_Assignment_: Copy, word for word, the opening line of the data and each line after it until the line that contains "relocated | Boot/türkis", which is included. Leave the pictures out.

(Scene change data)
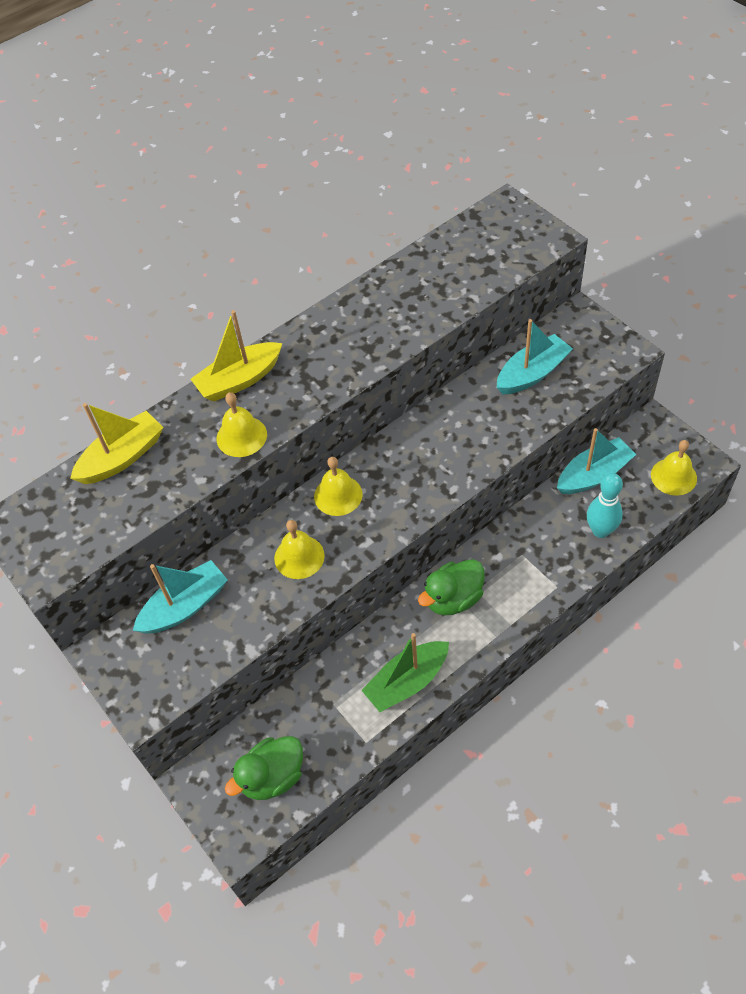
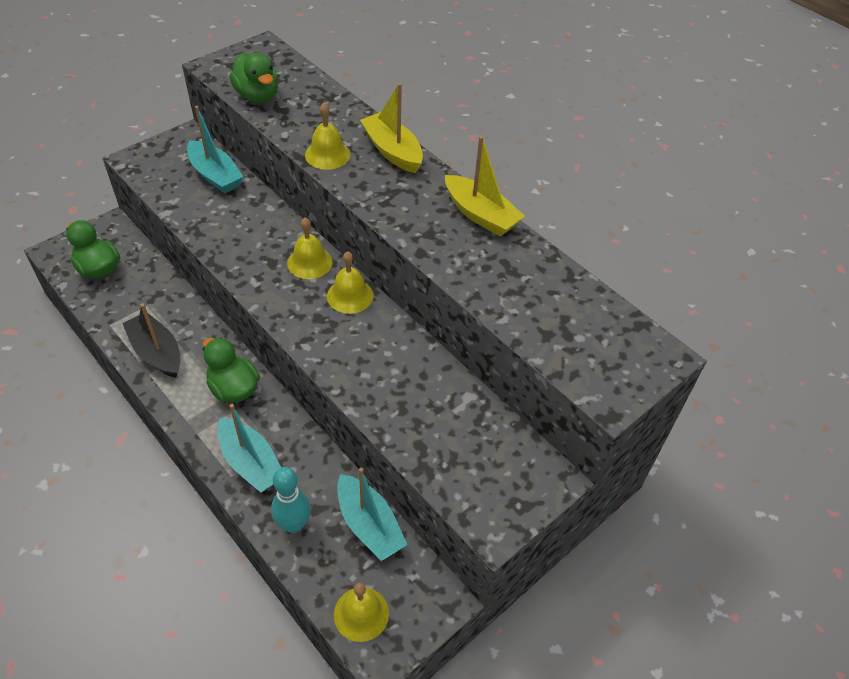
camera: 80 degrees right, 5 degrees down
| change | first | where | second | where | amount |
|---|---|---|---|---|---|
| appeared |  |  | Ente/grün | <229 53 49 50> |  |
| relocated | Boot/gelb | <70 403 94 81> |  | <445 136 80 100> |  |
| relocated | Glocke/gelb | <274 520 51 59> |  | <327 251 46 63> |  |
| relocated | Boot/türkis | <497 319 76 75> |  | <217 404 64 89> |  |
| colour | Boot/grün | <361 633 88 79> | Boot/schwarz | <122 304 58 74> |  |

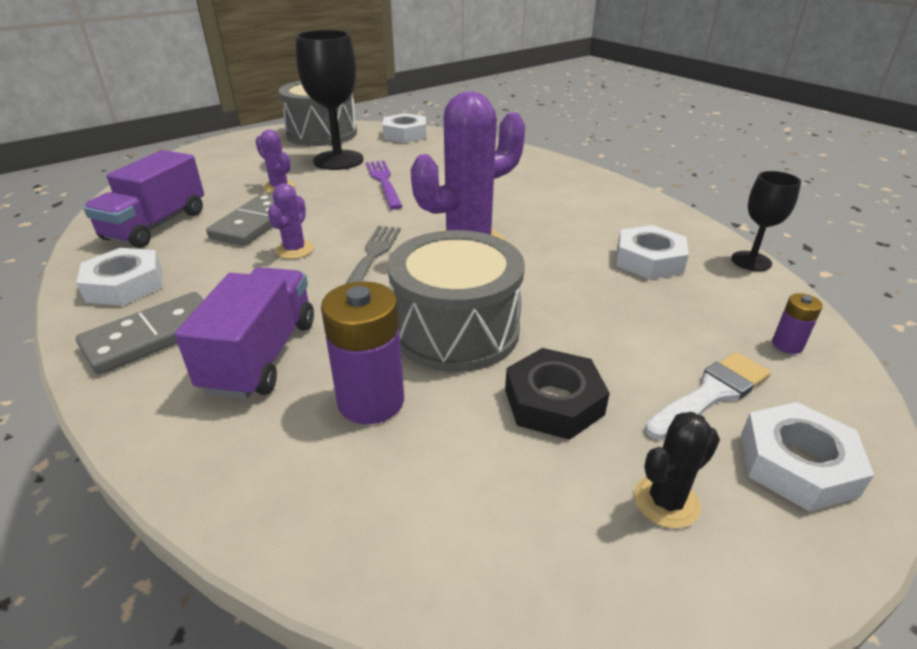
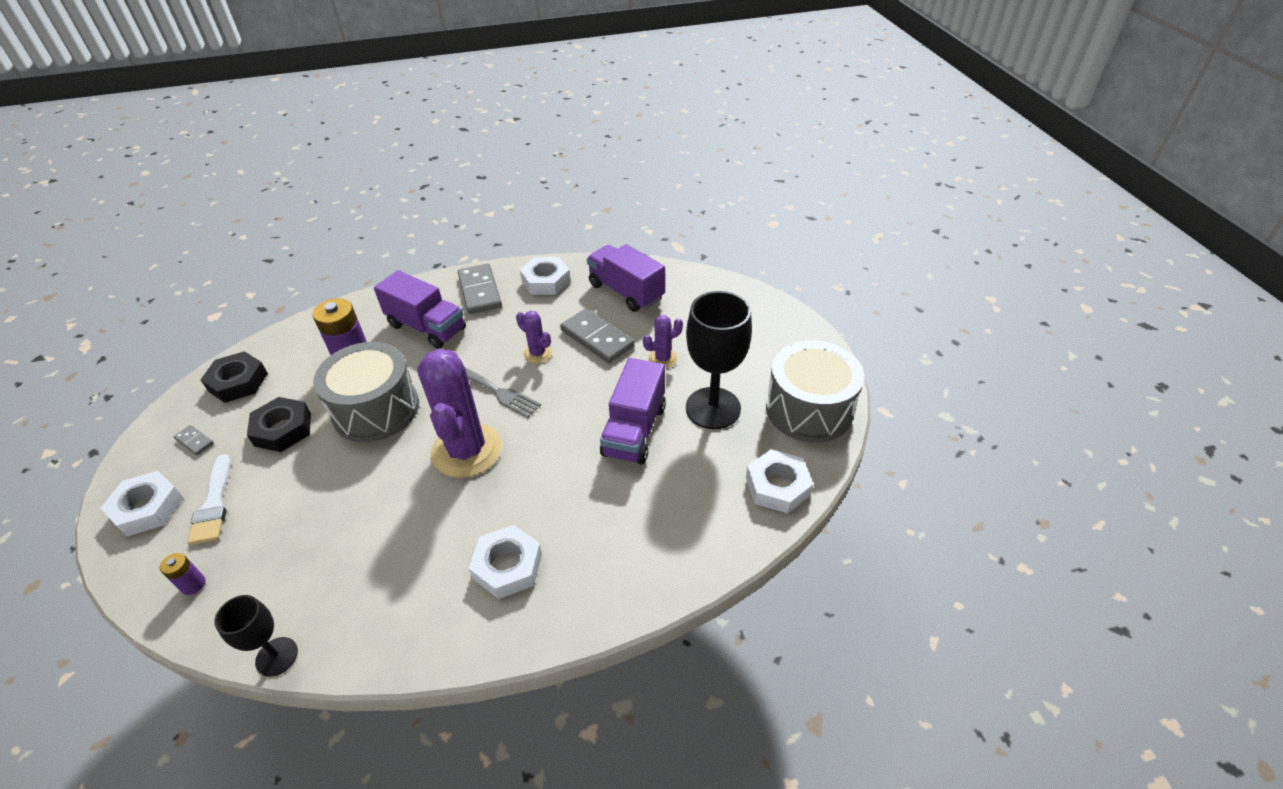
camera: 115 degrees right, 10 degrees up
| change | first | where | second | where | amount |
|---|---|---|---|---|---|
| appeared |  |  | Sechskantmutter/schwarz | <201 351 67 52> |  |
| relocated | Sechskantmutter/weiß | <616 225 73 55> |  | <469 525 73 74> |  |
| exchanged | Gabel/lila | <366 160 37 50> | Lastwagen/lila | <600 358 66 107> |  |
| exchanged | Kaktus/schwarz | <634 412 86 117> | Dominostein/grau | <173 425 41 30> |  |

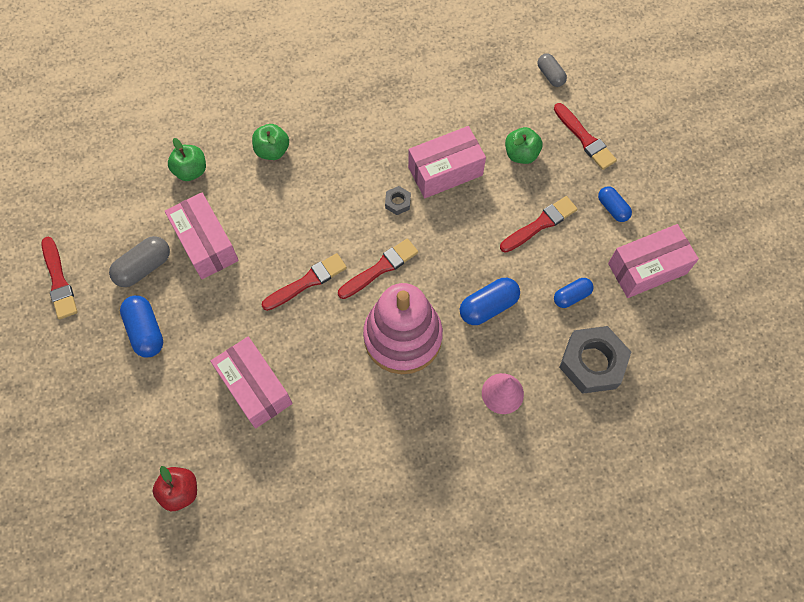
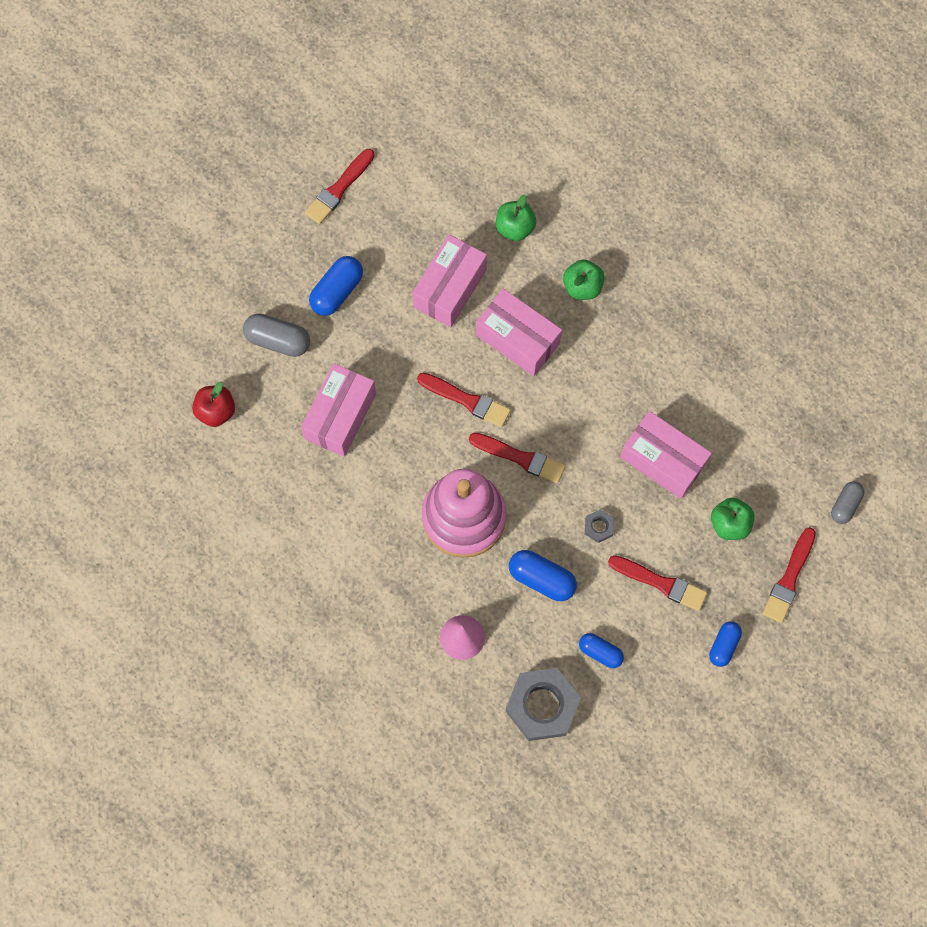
camera: 60 degrees right, 5 degrees up
| change | first | where | second | where | amount |
|---|---|---|---|---|---|
| relocated | Kapsel/grau | <109 236 61 51> |  | <243 313 67 44> |  |
| relocated | Sechskantmutter/grau | <385 186 26 29> |  | <585 509 29 34> |  |
| relocated | Schachtel/rosa | <608 224 91 74> |  | <476 288 86 88> |  |

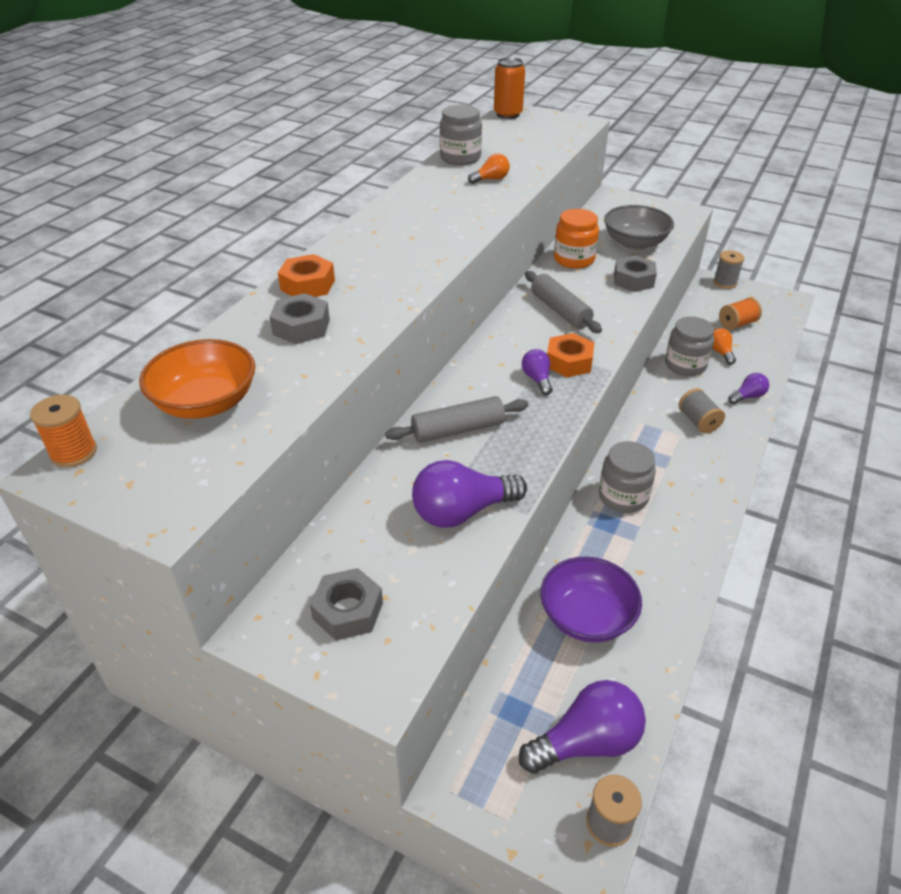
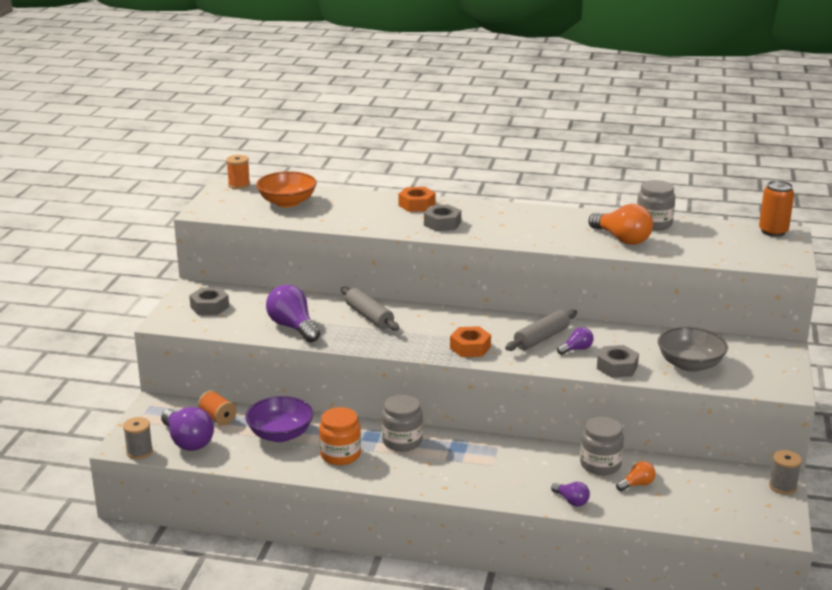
camera: 75 degrees right, 15 degrees down
| change | first | where | second | where | amount |
|---|---|---|---|---|---|
| missing | Garnrolle/grau | <679 388 46 46> |  |  |  |
| relocated | Sechskantmutter/grau | <270 293 60 51> |  | <424 205 37 27> |  |
| relocated | Glühbirne/lila | <522 349 30 46> |  | <557 327 37 28> |  |
| relocated | Einmachglas/orange | <554 209 45 60> |  | <319 407 42 58> |  |
| relocated | Garnrolle/orange | <719 297 43 33> |  | <198 390 39 36> |  |
| size | Glühbirne/orange | <468 154 42 30> |  | <589 204 64 41> | x1.91 |

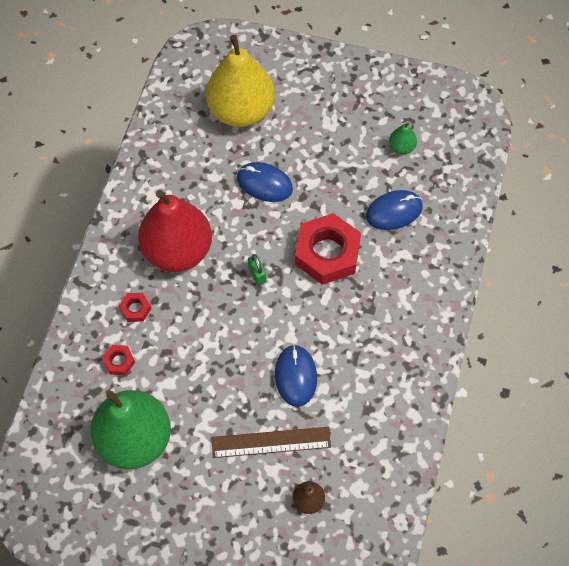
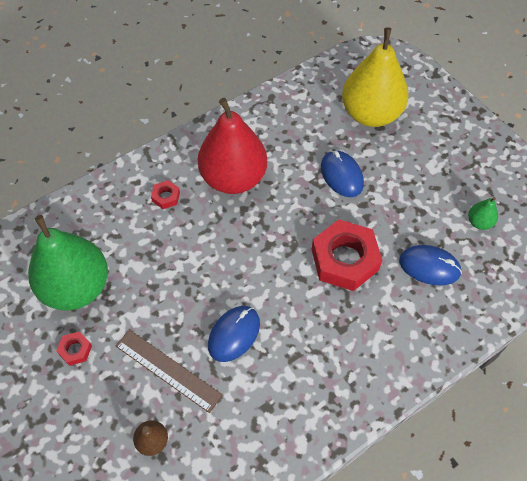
camera: 40 degrees right, 5 degrees down
| change | first | where | second | where | amount |
|---|---|---|---|---|---|
| missing | Vorhängeschloss/grün | <248 254 18 31> |  |  |  |
| relocated | Sechskantmutter/rot | <102 345 33 30> |  | <57 332 35 34> |  |

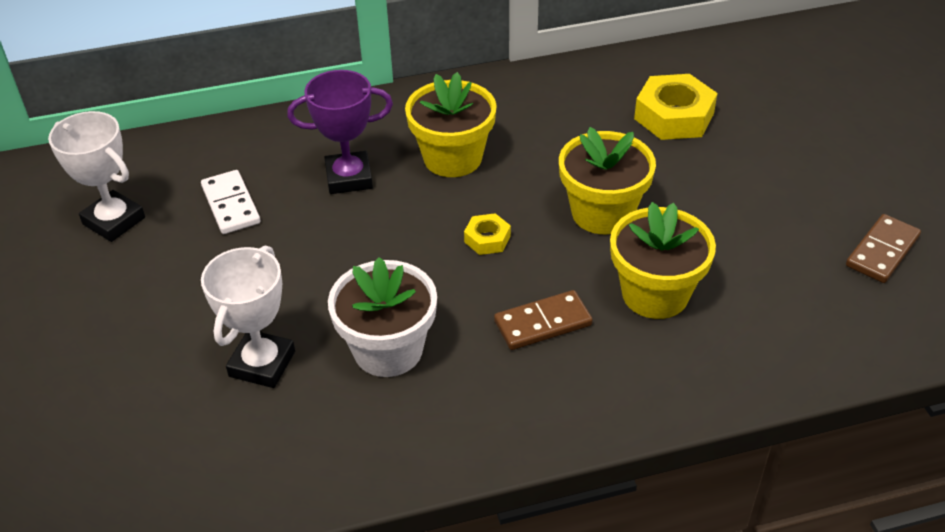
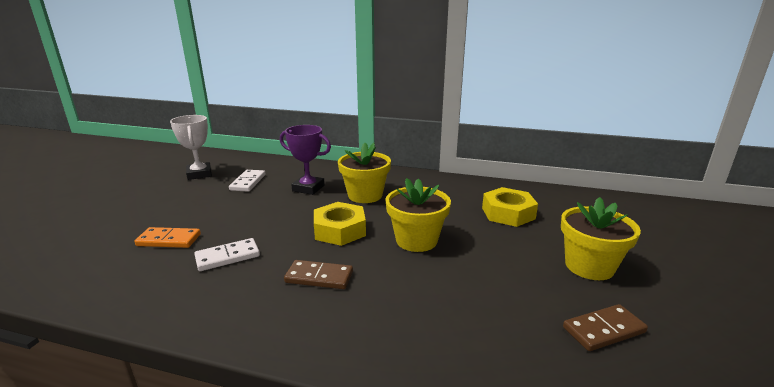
camera: 30 degrees right, 20 degrees down
| change | first | where | second | where | amount |
|---|---|---|---|---|---|
| relocated | Blumentopf/gelb | <610 202 106 117> |  | <561 197 80 83> |  |
| exchanged | Pokal/weiß | <201 245 94 143> | Dominostein/orange | <134 227 67 21> |  |
| exchanged | Blumentopf/weiß | <328 257 109 120> | Dominostein/weiß | <194 238 66 33> |  |
| size | Sechskantmutter/gelb | <464 213 47 42> |  | <314 202 52 44> | x1.92 |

_Task answer_:
camera: 80 degrees right, 5 degrees down
| change | first | where | second | where | amount |
|---|---|---|---|---|---|
| appeared |  |  | Ente/grün | <229 53 49 50> |  |
| relocated | Boot/gelb | <70 403 94 81> |  | <445 136 80 100> |  |
| relocated | Glocke/gelb | <274 520 51 59> |  | <327 251 46 63> |  |
| relocated | Boot/türkis | <497 319 76 75> |  | <217 404 64 89> |  |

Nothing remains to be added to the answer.